● **PROBLEM TO SOLVE**:
Repeat exactly, and only, the lines of the entries below from the one with "(627, 373) = (223, 460): white" through the one with "(443, 162) = (640, 196): purple", both ends included.

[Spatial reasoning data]
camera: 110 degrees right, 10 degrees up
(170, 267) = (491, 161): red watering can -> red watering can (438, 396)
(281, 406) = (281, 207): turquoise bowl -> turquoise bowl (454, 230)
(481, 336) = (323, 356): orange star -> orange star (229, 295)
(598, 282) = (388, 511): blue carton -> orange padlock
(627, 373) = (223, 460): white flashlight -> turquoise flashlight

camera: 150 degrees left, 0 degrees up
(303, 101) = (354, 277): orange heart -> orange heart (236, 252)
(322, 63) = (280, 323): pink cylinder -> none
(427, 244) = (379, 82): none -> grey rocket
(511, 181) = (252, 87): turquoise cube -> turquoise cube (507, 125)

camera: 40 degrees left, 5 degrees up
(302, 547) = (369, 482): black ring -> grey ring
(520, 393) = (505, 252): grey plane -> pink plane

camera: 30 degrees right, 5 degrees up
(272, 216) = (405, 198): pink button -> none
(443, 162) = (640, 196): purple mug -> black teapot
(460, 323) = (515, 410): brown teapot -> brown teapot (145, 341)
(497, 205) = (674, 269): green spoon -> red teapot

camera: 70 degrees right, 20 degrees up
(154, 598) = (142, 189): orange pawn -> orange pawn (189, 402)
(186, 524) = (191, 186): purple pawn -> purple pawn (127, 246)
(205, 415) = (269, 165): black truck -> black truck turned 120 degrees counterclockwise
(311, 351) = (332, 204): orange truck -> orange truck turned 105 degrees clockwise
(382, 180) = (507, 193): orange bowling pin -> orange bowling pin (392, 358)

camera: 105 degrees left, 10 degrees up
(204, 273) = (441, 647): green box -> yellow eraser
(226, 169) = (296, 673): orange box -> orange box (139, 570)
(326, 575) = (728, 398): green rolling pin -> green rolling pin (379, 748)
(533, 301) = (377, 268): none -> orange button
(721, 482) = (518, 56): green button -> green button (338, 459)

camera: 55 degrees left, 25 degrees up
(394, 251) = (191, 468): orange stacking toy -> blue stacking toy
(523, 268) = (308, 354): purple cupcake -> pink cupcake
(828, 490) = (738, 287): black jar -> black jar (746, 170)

● **OUTPUT FOR THIS TASK**:
(627, 373) = (223, 460): white flashlight -> turquoise flashlight

camera: 150 degrees left, 0 degrees up
(303, 101) = (354, 277): orange heart -> orange heart (236, 252)
(322, 63) = (280, 323): pink cylinder -> none
(427, 244) = (379, 82): none -> grey rocket
(511, 181) = (252, 87): turquoise cube -> turquoise cube (507, 125)

camera: 40 degrees left, 5 degrees up
(302, 547) = (369, 482): black ring -> grey ring
(520, 393) = (505, 252): grey plane -> pink plane

camera: 30 degrees right, 5 degrees up
(272, 216) = (405, 198): pink button -> none
(443, 162) = (640, 196): purple mug -> black teapot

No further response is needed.